Top of Dataset

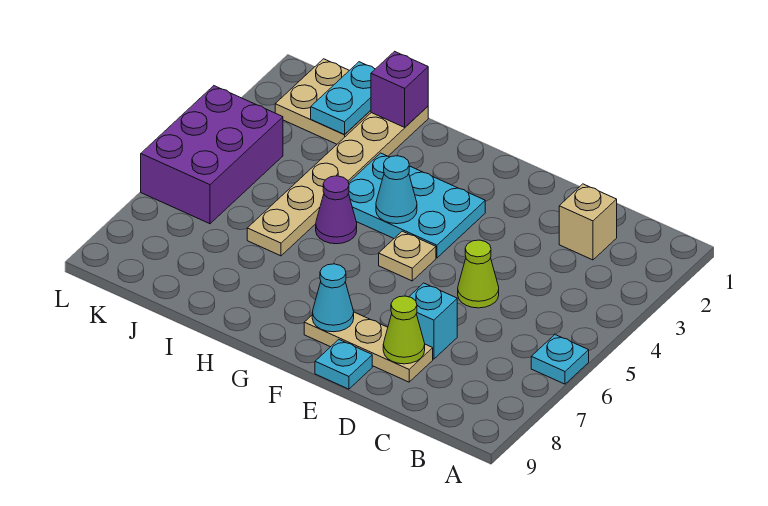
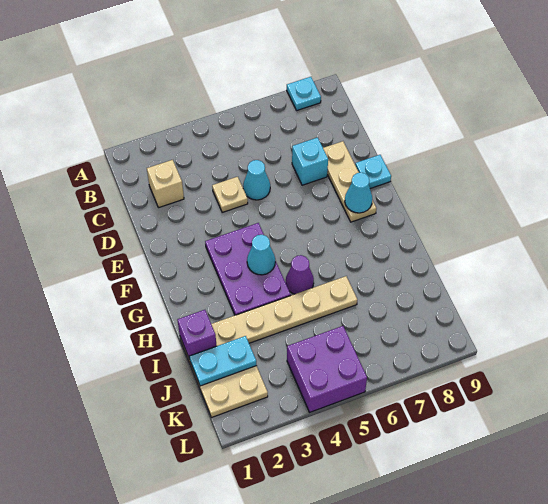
cyan plate A6 level 1 -> cyan plate A8 level 1
lime cone D5 level 1 -> cyan cone D5 level 1
lime cone D8 level 2 -> none
cyan plate F3:H4 level 1 -> purple plate F3:H4 level 1
tan plate F5 level 1 -> tan plate D4 level 1
purple brick K4:L6 level 1 -> purple brick K4:L5 level 1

Bottom of Dataset

### Problem details
Begin with the first line of the records and repeat every line up to the one with "tan plate F5 level 1 -> tan plate D4 level 1", counting that line too. Pictures are not part of the copy.

### Exercise output
cyan plate A6 level 1 -> cyan plate A8 level 1
lime cone D5 level 1 -> cyan cone D5 level 1
lime cone D8 level 2 -> none
cyan plate F3:H4 level 1 -> purple plate F3:H4 level 1
tan plate F5 level 1 -> tan plate D4 level 1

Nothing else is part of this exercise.